The records:
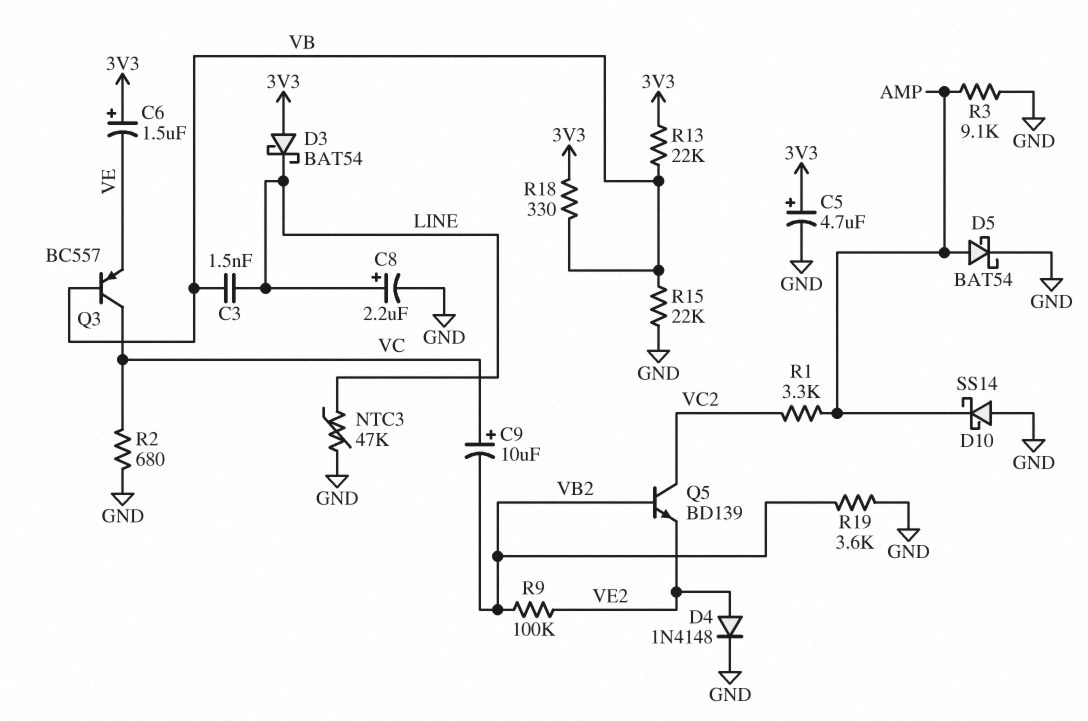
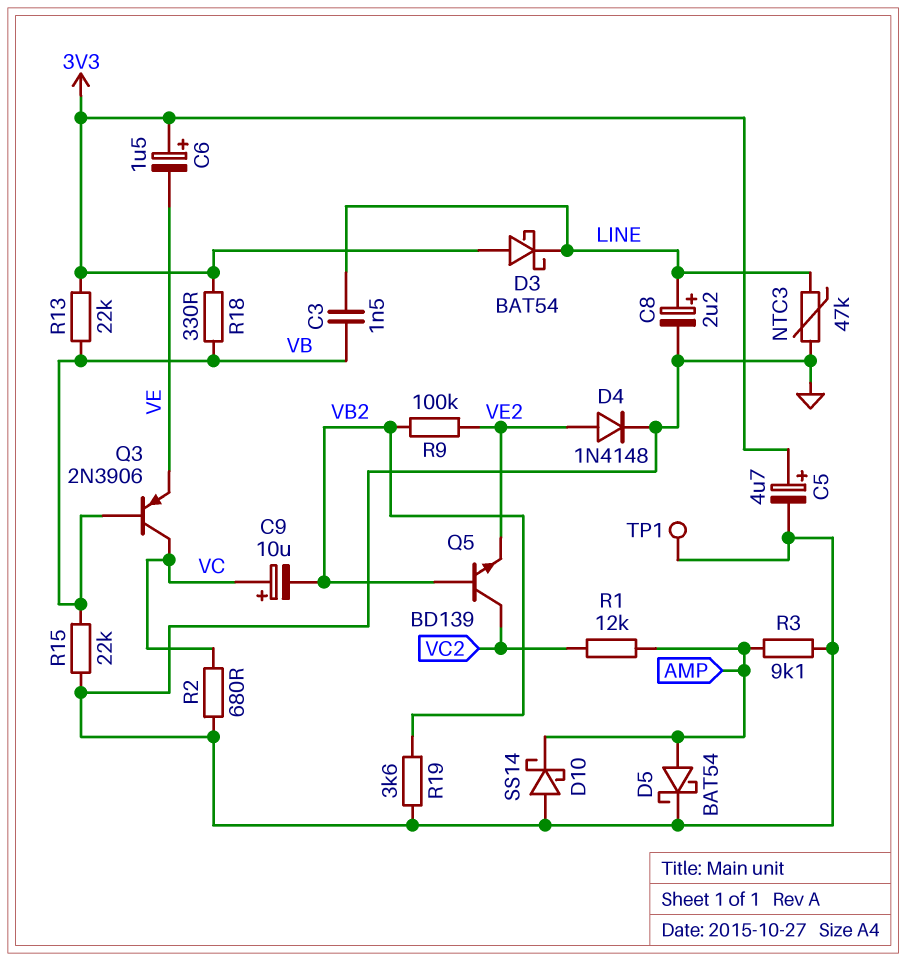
Q3: PNP BC557 (B VB, C VC, E VE) -> PNP 2N3906 (B VB, C VC, E VE)
R1: 3.3k (AMP, VC2) -> 12k (AMP, VC2)
TP1: none -> test point (GND)

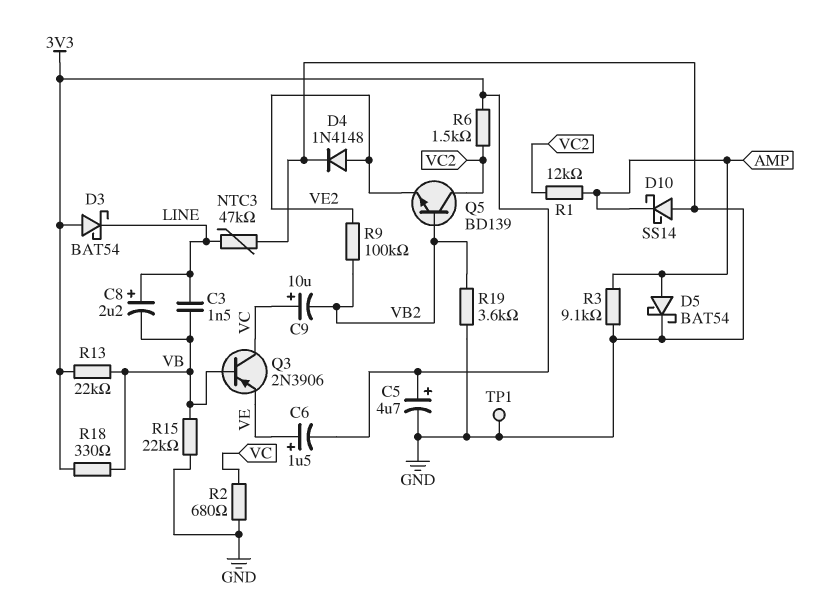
C6: 1.5uF (plus 3V3, minus VE) -> 1.5uF (plus VE, minus 3V3)
C8: 2.2uF (plus LINE, minus GND) -> 2.2uF (plus LINE, minus VB)
R6: none -> 1.5k (3V3, VC2)

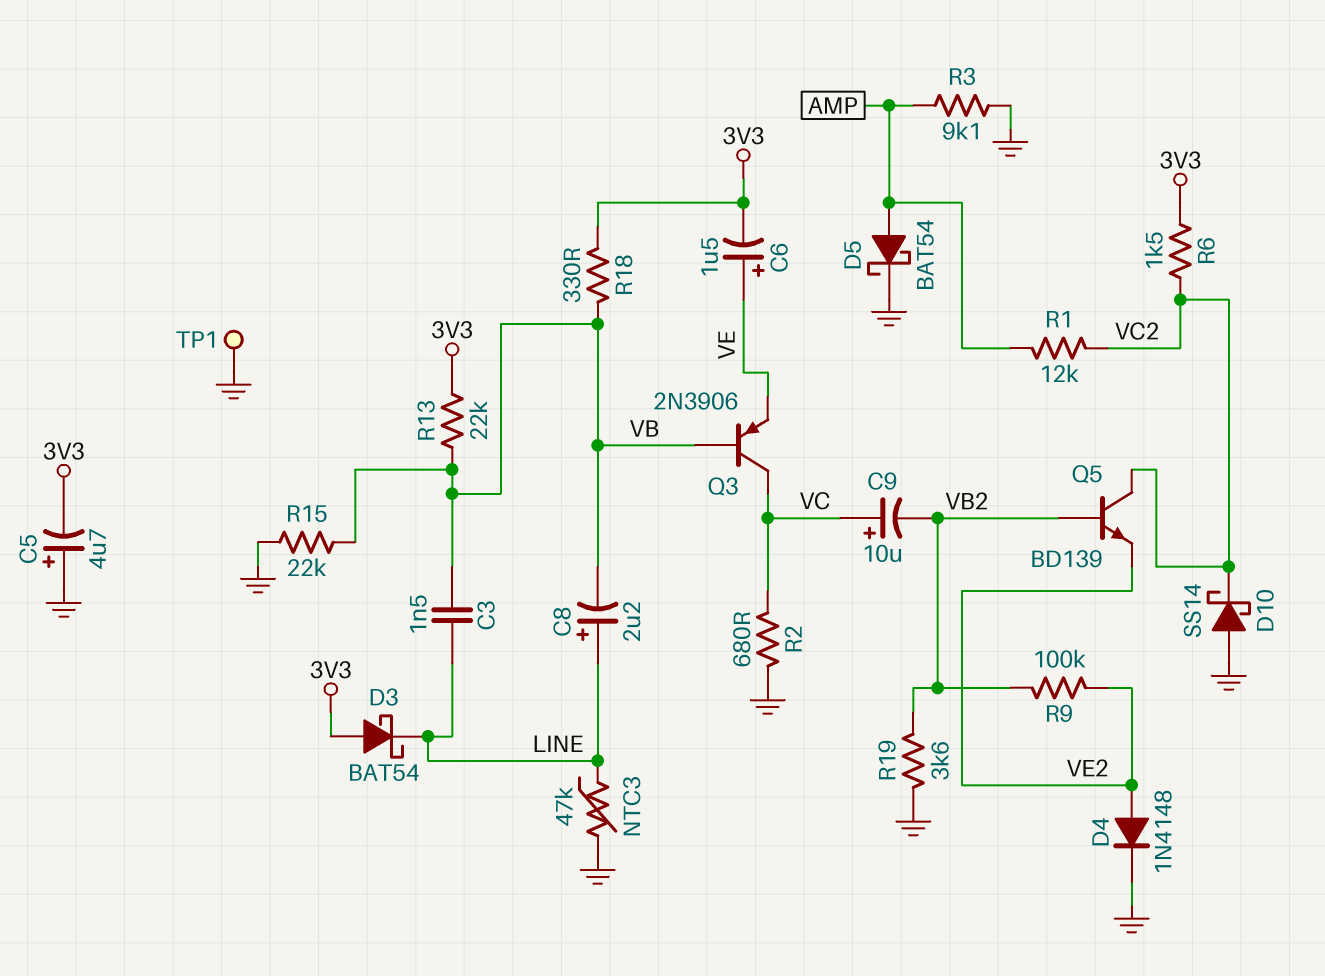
C5: 4.7uF (plus 3V3, minus GND) -> 4.7uF (plus GND, minus 3V3)
D10: schottky SS14 (A GND, K AMP) -> schottky SS14 (A GND, K VC2)

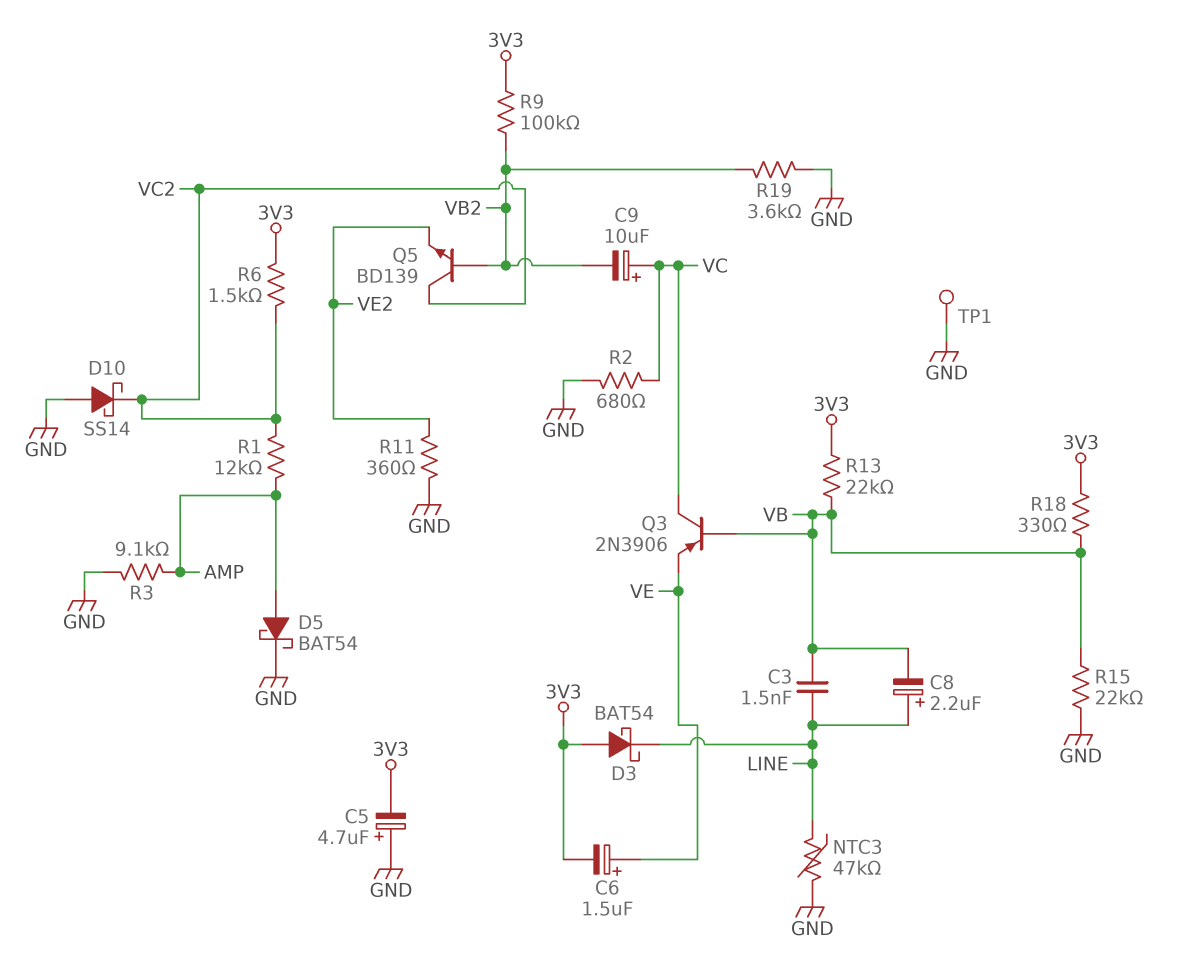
D4: diode 1N4148 (A VE2, K GND) -> none
R9: 100k (VB2, VE2) -> 100k (3V3, VB2)
R11: none -> 360 (GND, VE2)

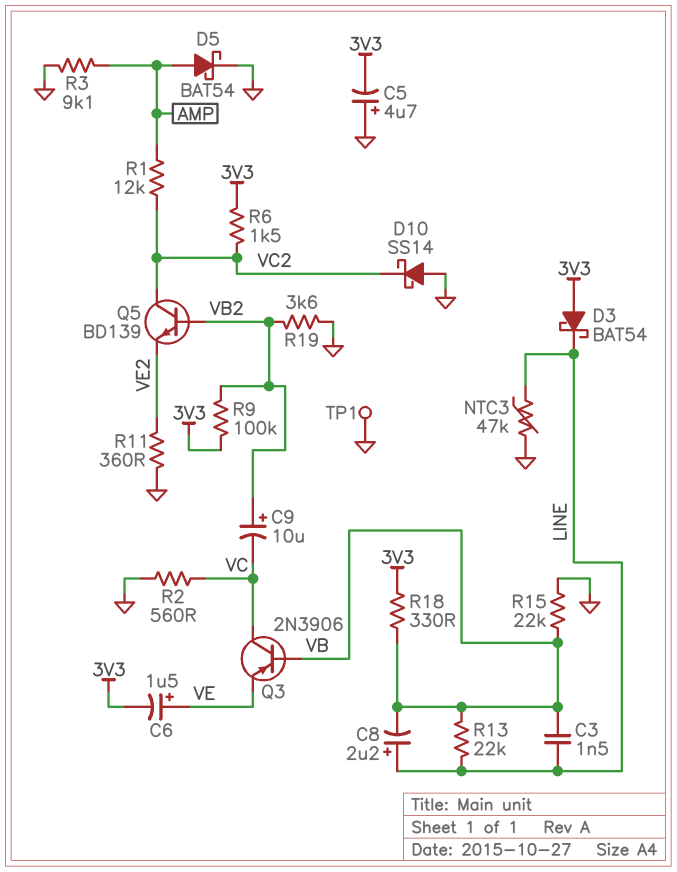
C9: 10uF (plus VC, minus VB2) -> 10uF (plus VB2, minus VC)
R2: 680 (GND, VC) -> 560 (GND, VC)
R13: 22k (3V3, VB) -> 22k (LINE, VB)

What you are asked to do:
Write out the entries again, word for word. No images.

Solved exercise:
Q3: PNP BC557 (B VB, C VC, E VE) -> PNP 2N3906 (B VB, C VC, E VE)
R1: 3.3k (AMP, VC2) -> 12k (AMP, VC2)
TP1: none -> test point (GND)

C6: 1.5uF (plus 3V3, minus VE) -> 1.5uF (plus VE, minus 3V3)
C8: 2.2uF (plus LINE, minus GND) -> 2.2uF (plus LINE, minus VB)
R6: none -> 1.5k (3V3, VC2)

C5: 4.7uF (plus 3V3, minus GND) -> 4.7uF (plus GND, minus 3V3)
D10: schottky SS14 (A GND, K AMP) -> schottky SS14 (A GND, K VC2)

D4: diode 1N4148 (A VE2, K GND) -> none
R9: 100k (VB2, VE2) -> 100k (3V3, VB2)
R11: none -> 360 (GND, VE2)

C9: 10uF (plus VC, minus VB2) -> 10uF (plus VB2, minus VC)
R2: 680 (GND, VC) -> 560 (GND, VC)
R13: 22k (3V3, VB) -> 22k (LINE, VB)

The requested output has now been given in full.